What you are asked to do: Using the data below, print exactly the line with "SW1: button (+3V3, COM) -> button (COM, W19)", the line with "J1 pin 3: W12 -> IC3/PB3", and every line between them, but none of the pictures.

START Data

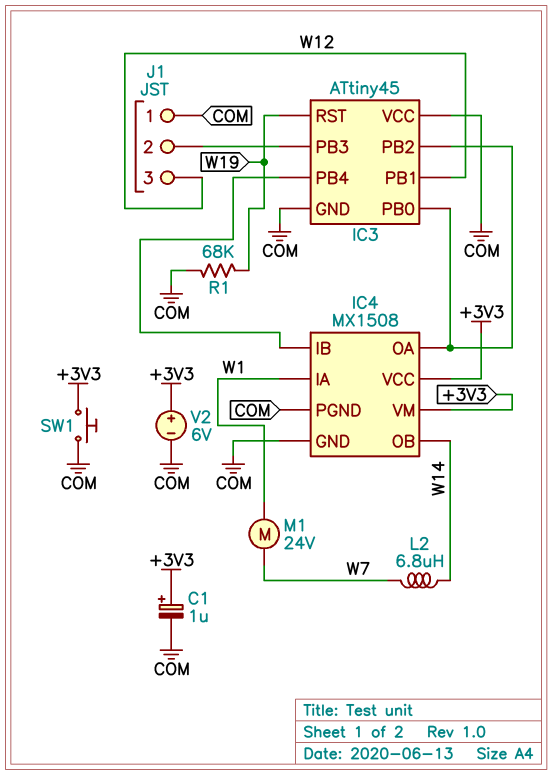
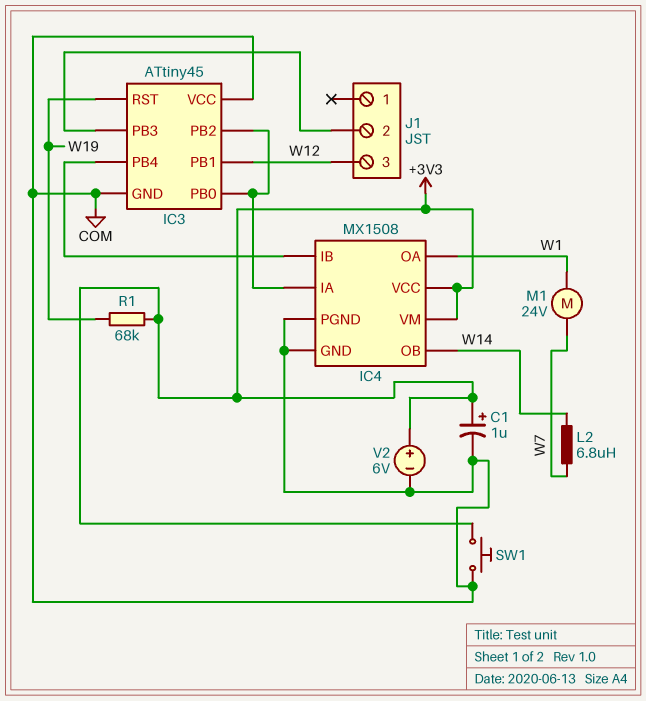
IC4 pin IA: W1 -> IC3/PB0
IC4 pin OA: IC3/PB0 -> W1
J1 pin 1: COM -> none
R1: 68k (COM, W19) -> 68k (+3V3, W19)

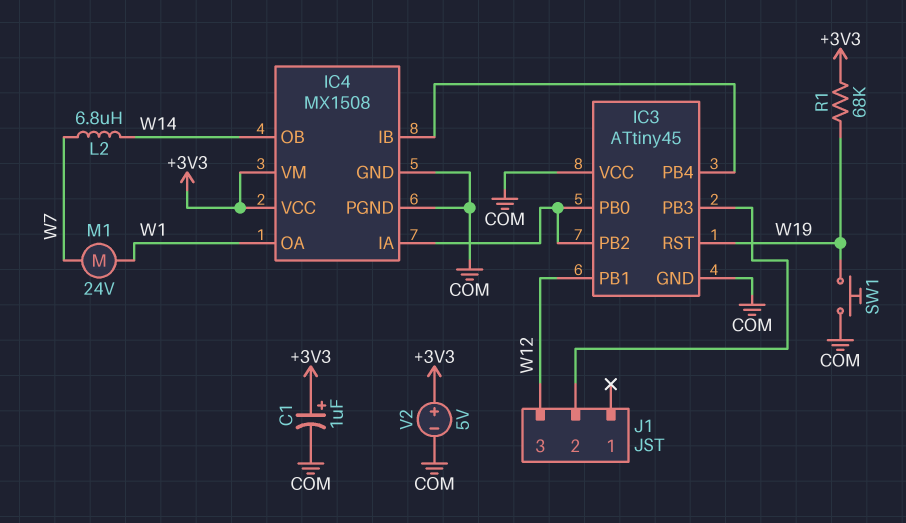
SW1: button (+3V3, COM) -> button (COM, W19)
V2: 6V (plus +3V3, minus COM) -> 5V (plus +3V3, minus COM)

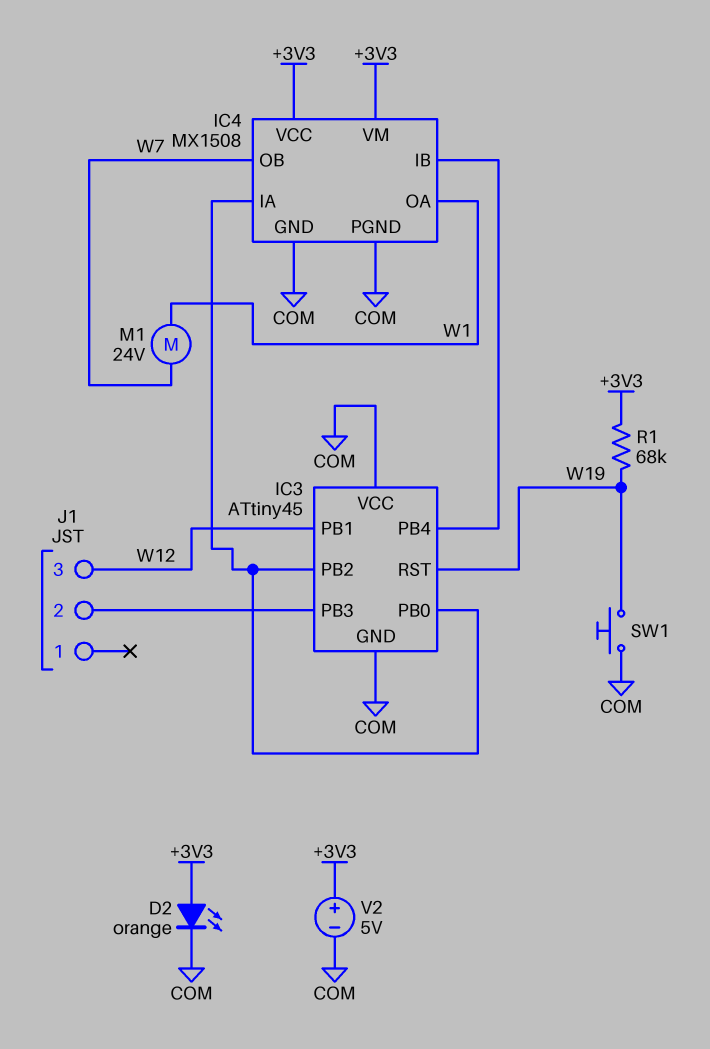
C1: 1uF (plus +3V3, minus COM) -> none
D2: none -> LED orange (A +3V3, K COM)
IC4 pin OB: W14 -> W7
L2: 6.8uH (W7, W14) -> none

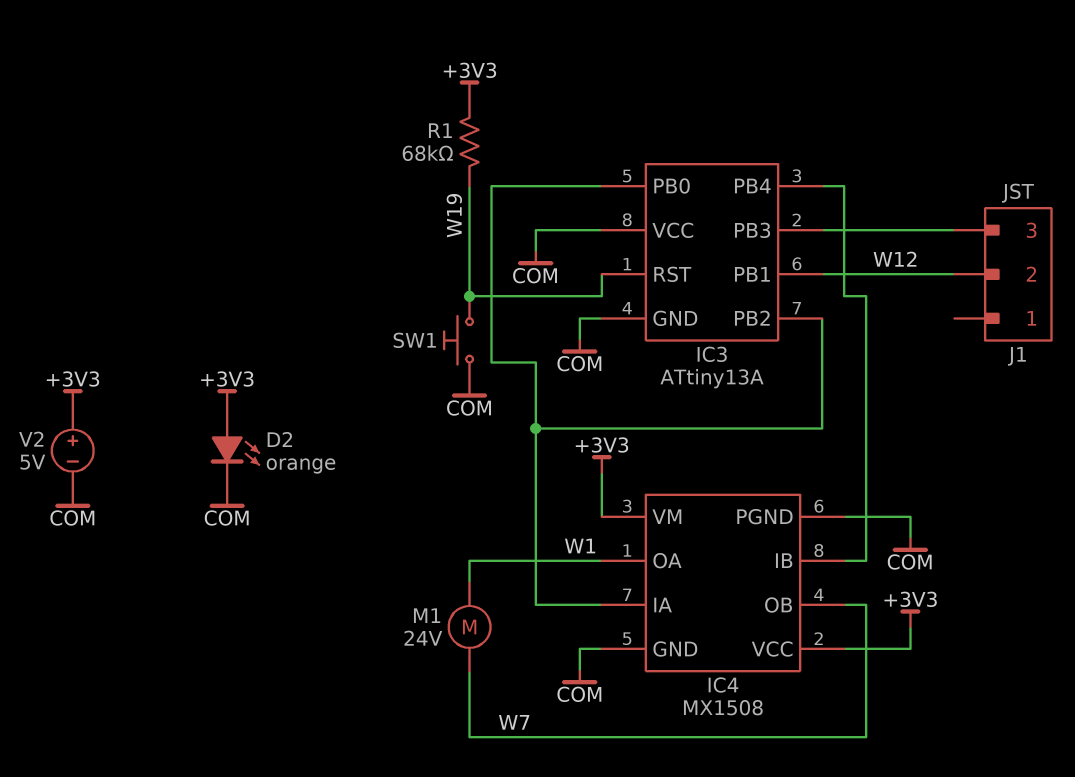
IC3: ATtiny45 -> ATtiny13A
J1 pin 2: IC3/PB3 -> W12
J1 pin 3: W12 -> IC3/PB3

END Data
START Data

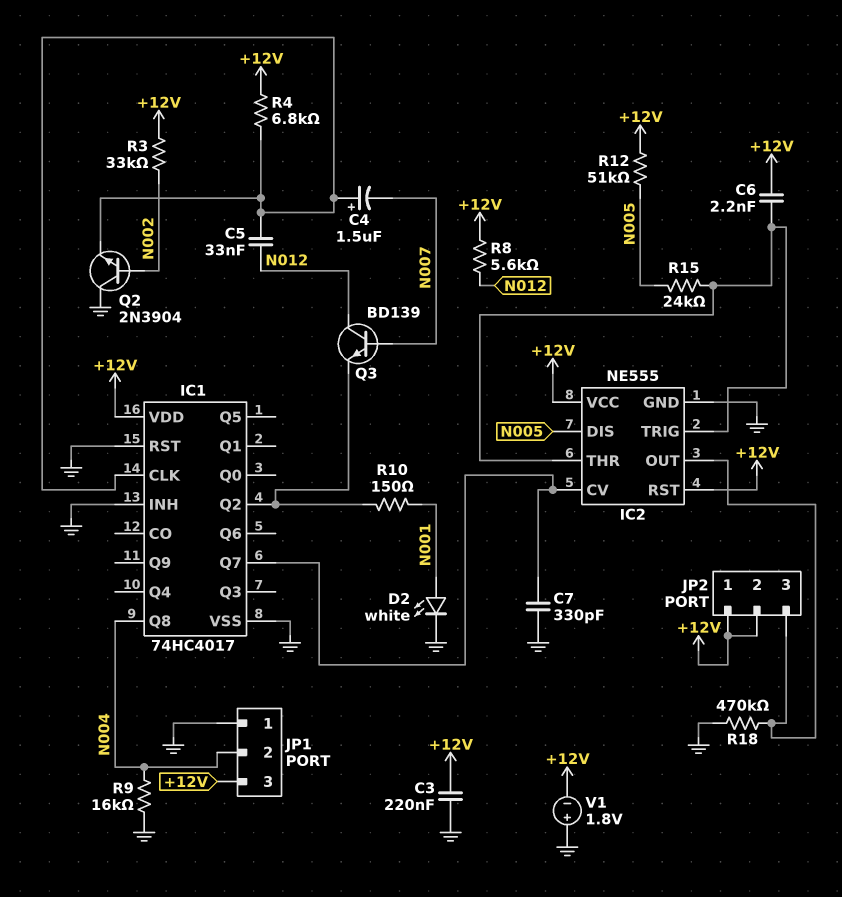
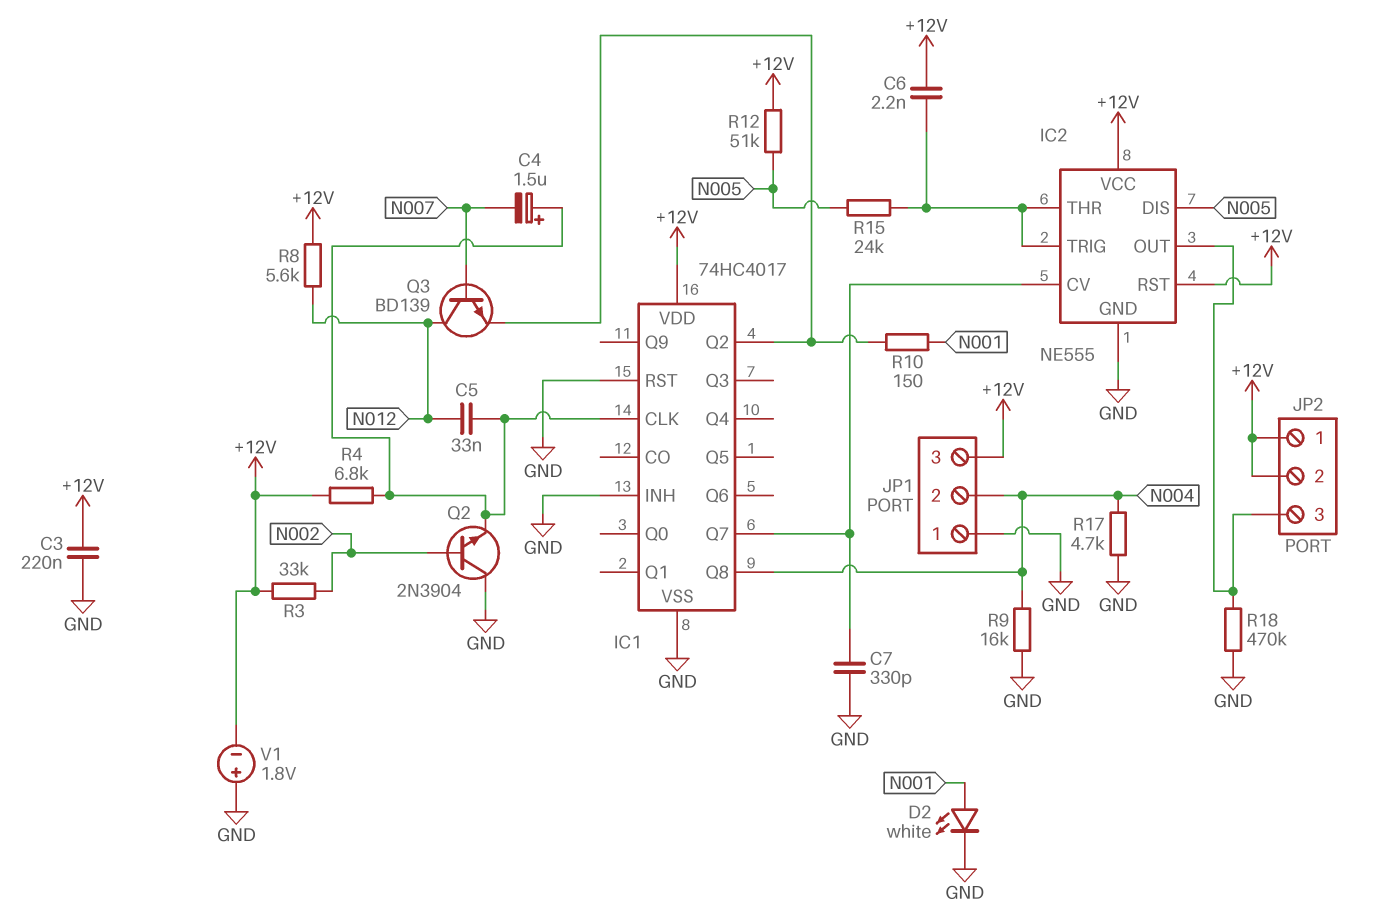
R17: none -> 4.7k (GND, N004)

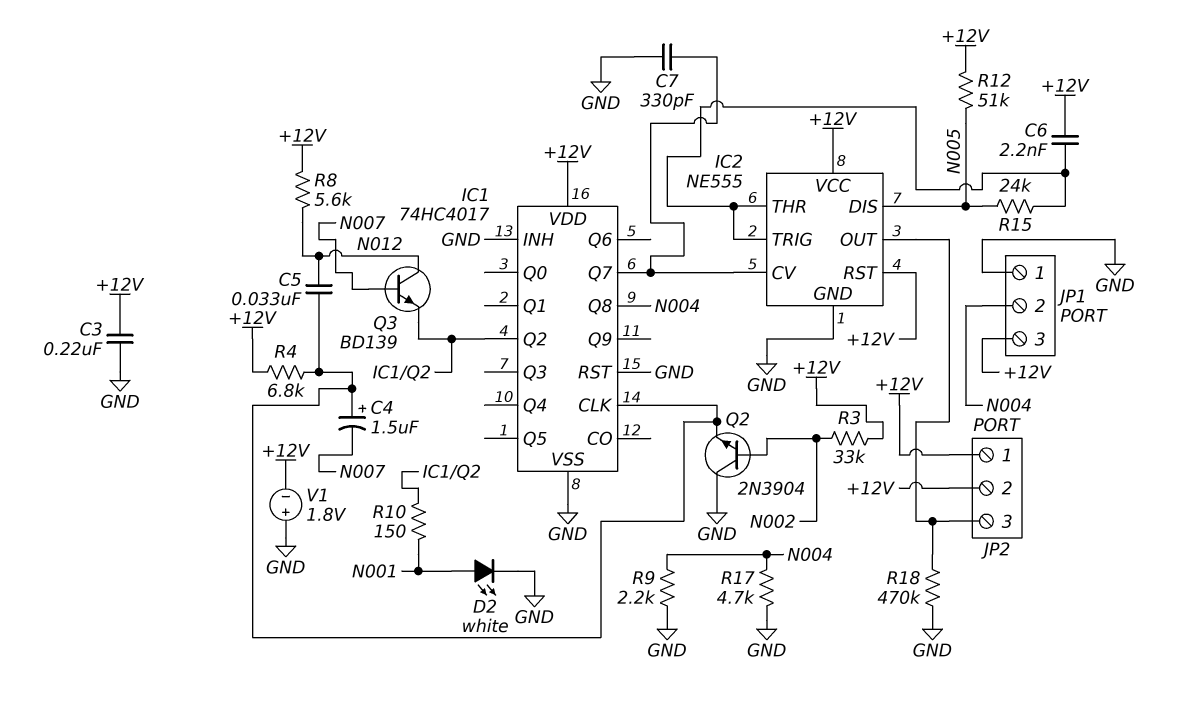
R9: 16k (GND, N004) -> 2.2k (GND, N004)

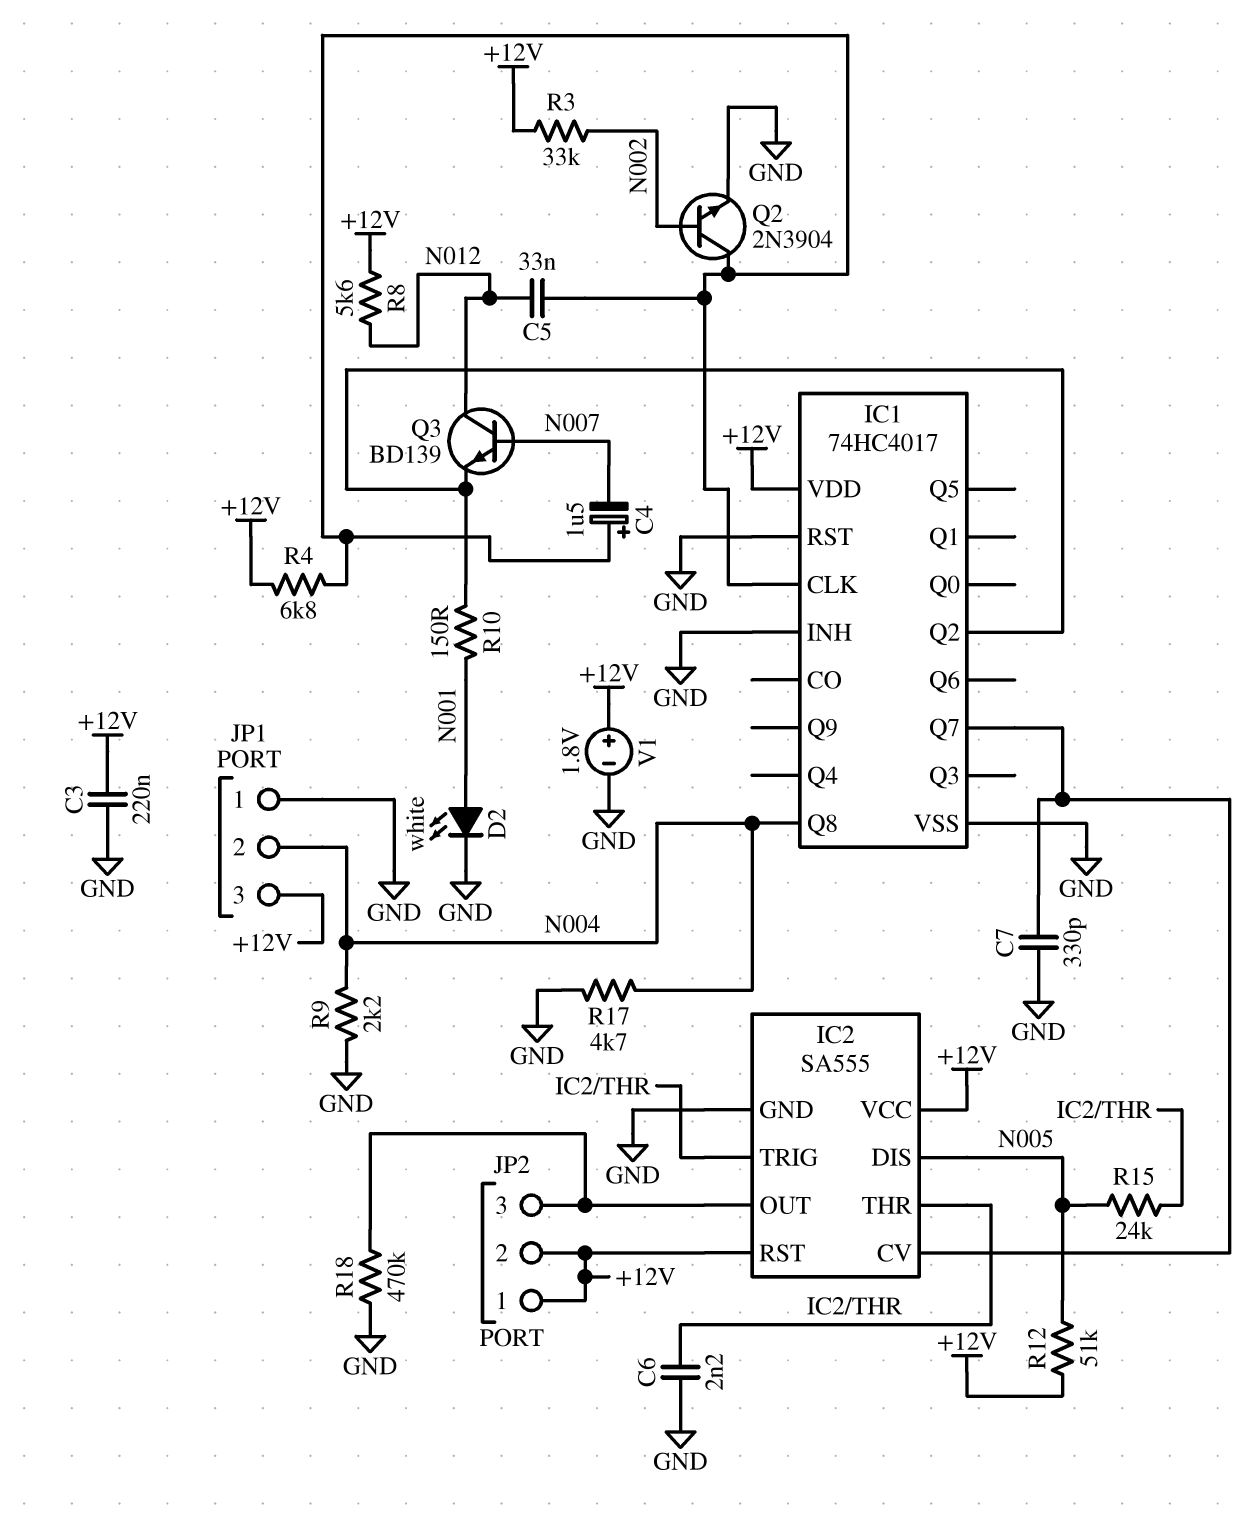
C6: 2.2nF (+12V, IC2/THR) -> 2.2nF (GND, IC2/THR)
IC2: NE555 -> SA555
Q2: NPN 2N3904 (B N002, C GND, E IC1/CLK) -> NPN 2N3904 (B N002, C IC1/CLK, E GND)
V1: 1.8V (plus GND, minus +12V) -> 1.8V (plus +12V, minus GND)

END Data

Solution:
SW1: button (+3V3, COM) -> button (COM, W19)
V2: 6V (plus +3V3, minus COM) -> 5V (plus +3V3, minus COM)

C1: 1uF (plus +3V3, minus COM) -> none
D2: none -> LED orange (A +3V3, K COM)
IC4 pin OB: W14 -> W7
L2: 6.8uH (W7, W14) -> none

IC3: ATtiny45 -> ATtiny13A
J1 pin 2: IC3/PB3 -> W12
J1 pin 3: W12 -> IC3/PB3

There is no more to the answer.